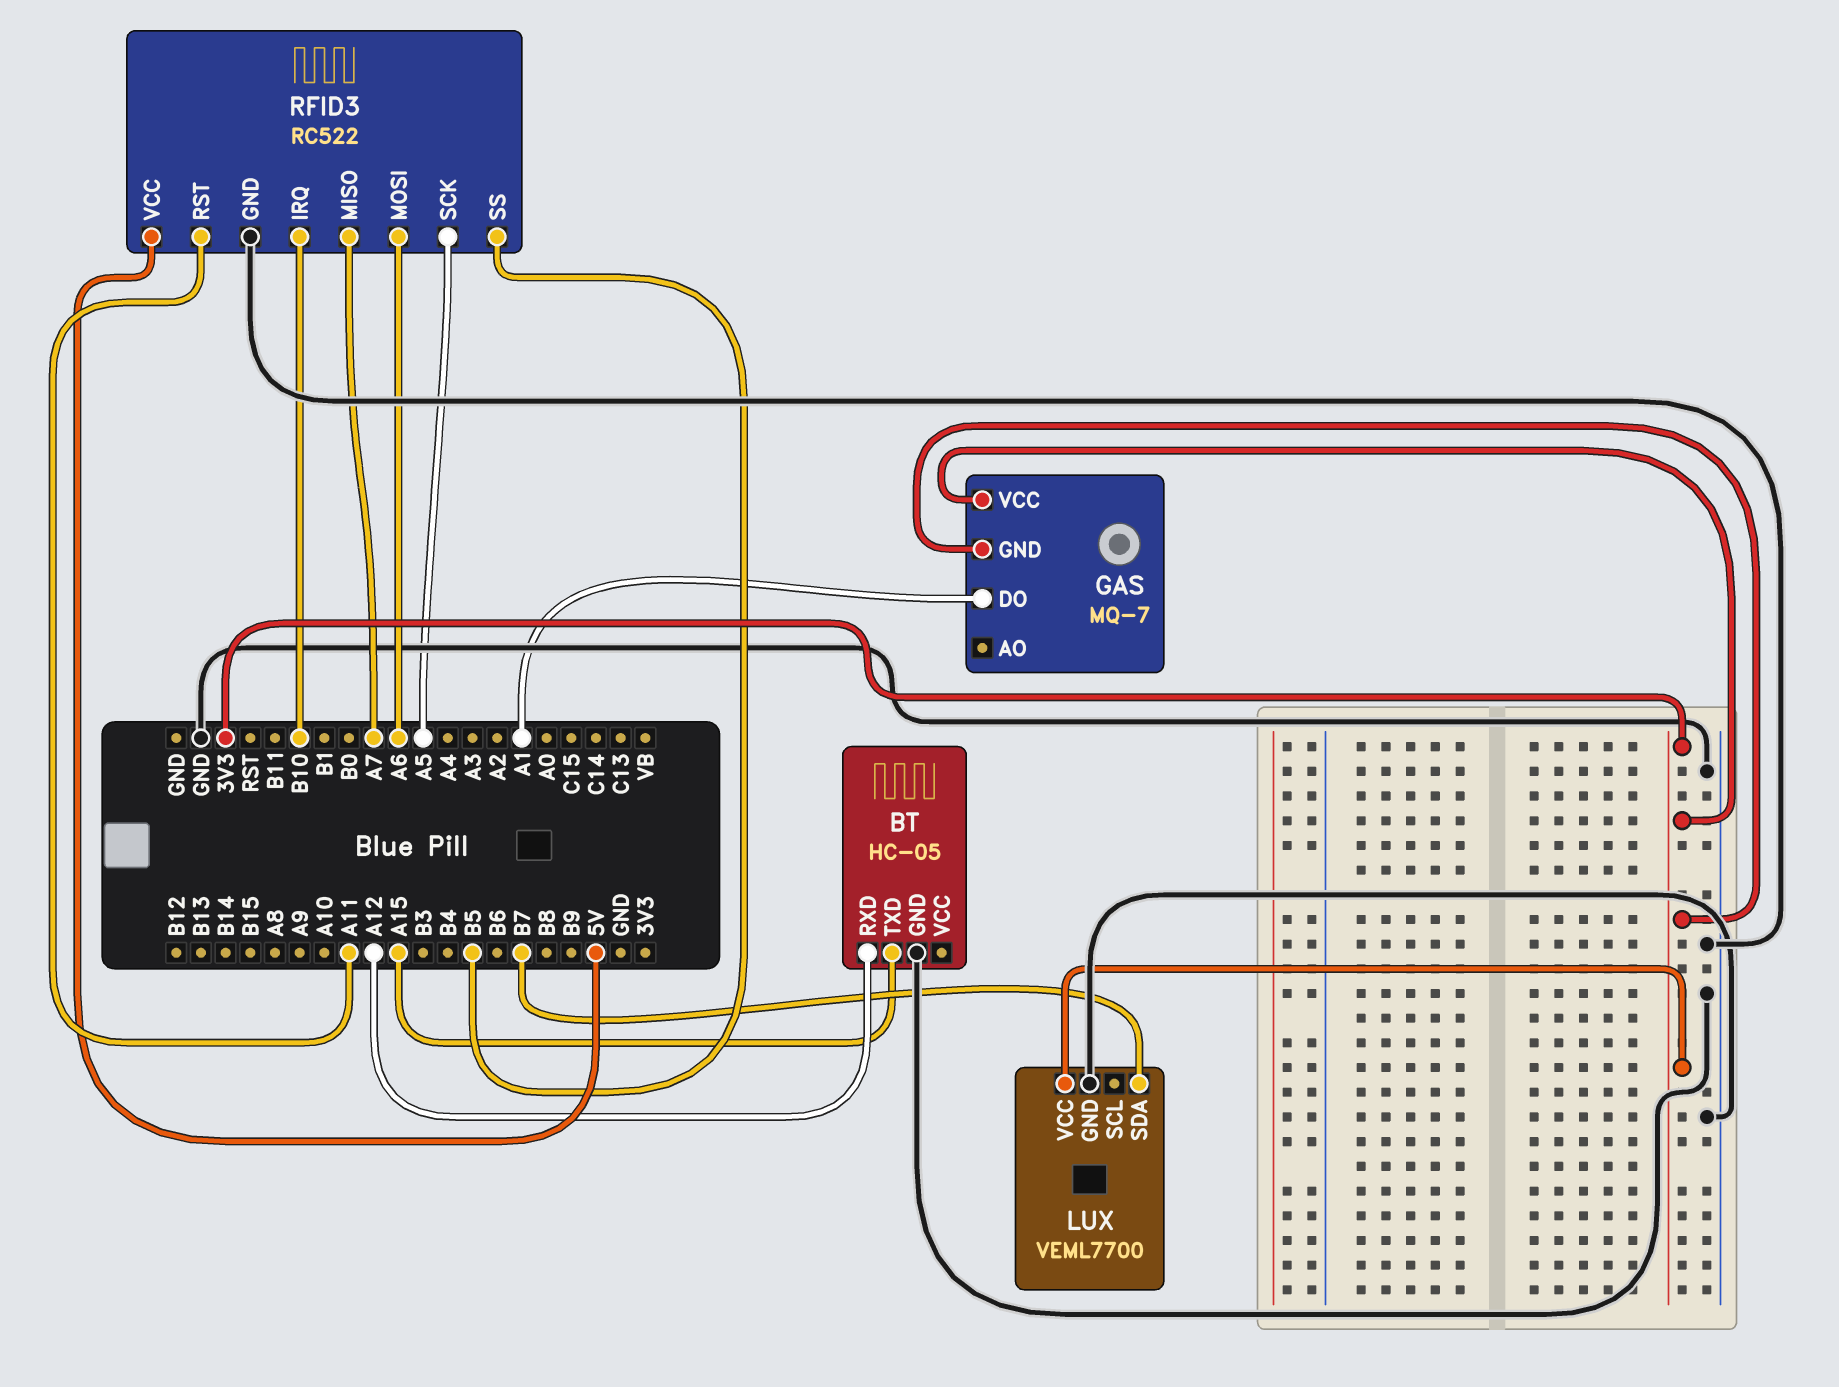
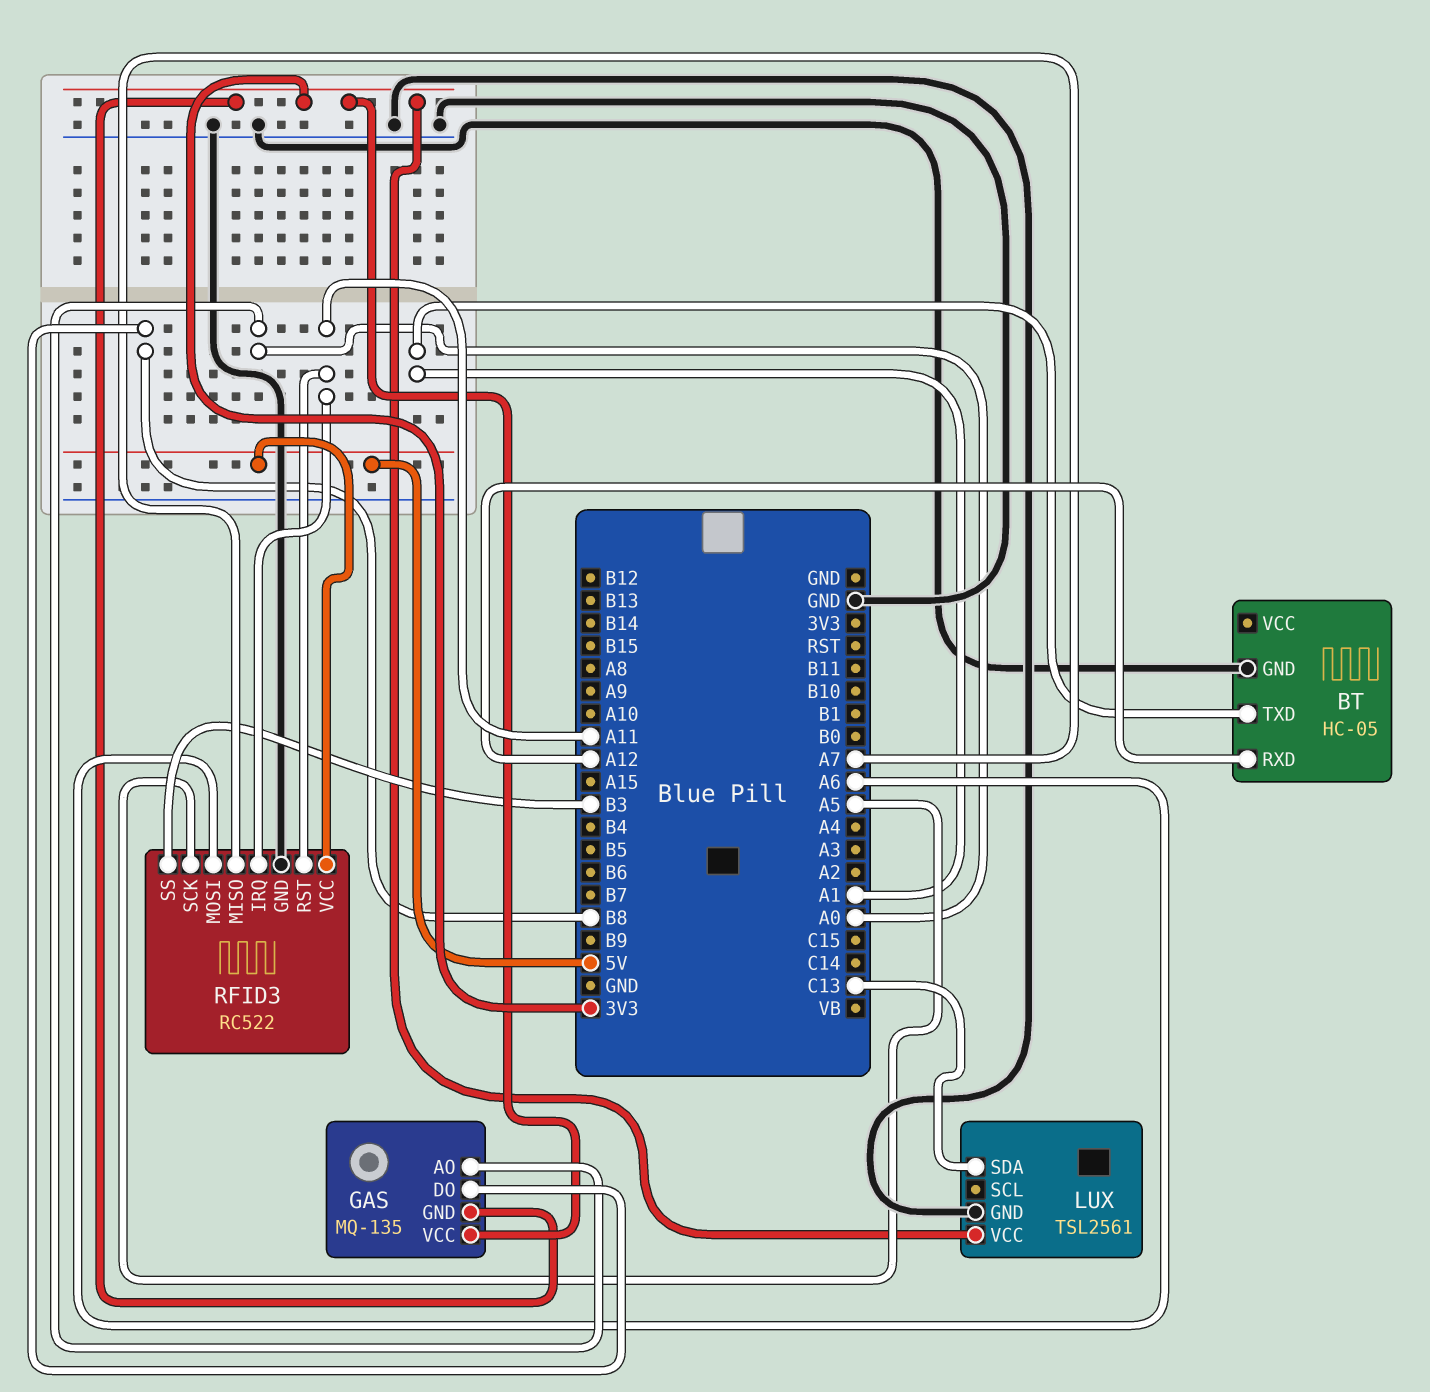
BT pin TXD: A15 -> A1
GAS: MQ-7 -> MQ-135
GAS pin AO: none -> A0
GAS pin DO: A1 -> B8
LUX: VEML7700 -> TSL2561
LUX pin SDA: B7 -> C13
RFID3 pin IRQ: B10 -> A11
RFID3 pin SS: B5 -> B3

* What is needed *
Take every line from the one containing "LUX: VEML7700 -> TSL2561" to the end of the listing and output it exactly, with nothing else.

* Response to this exercise *
LUX: VEML7700 -> TSL2561
LUX pin SDA: B7 -> C13
RFID3 pin IRQ: B10 -> A11
RFID3 pin SS: B5 -> B3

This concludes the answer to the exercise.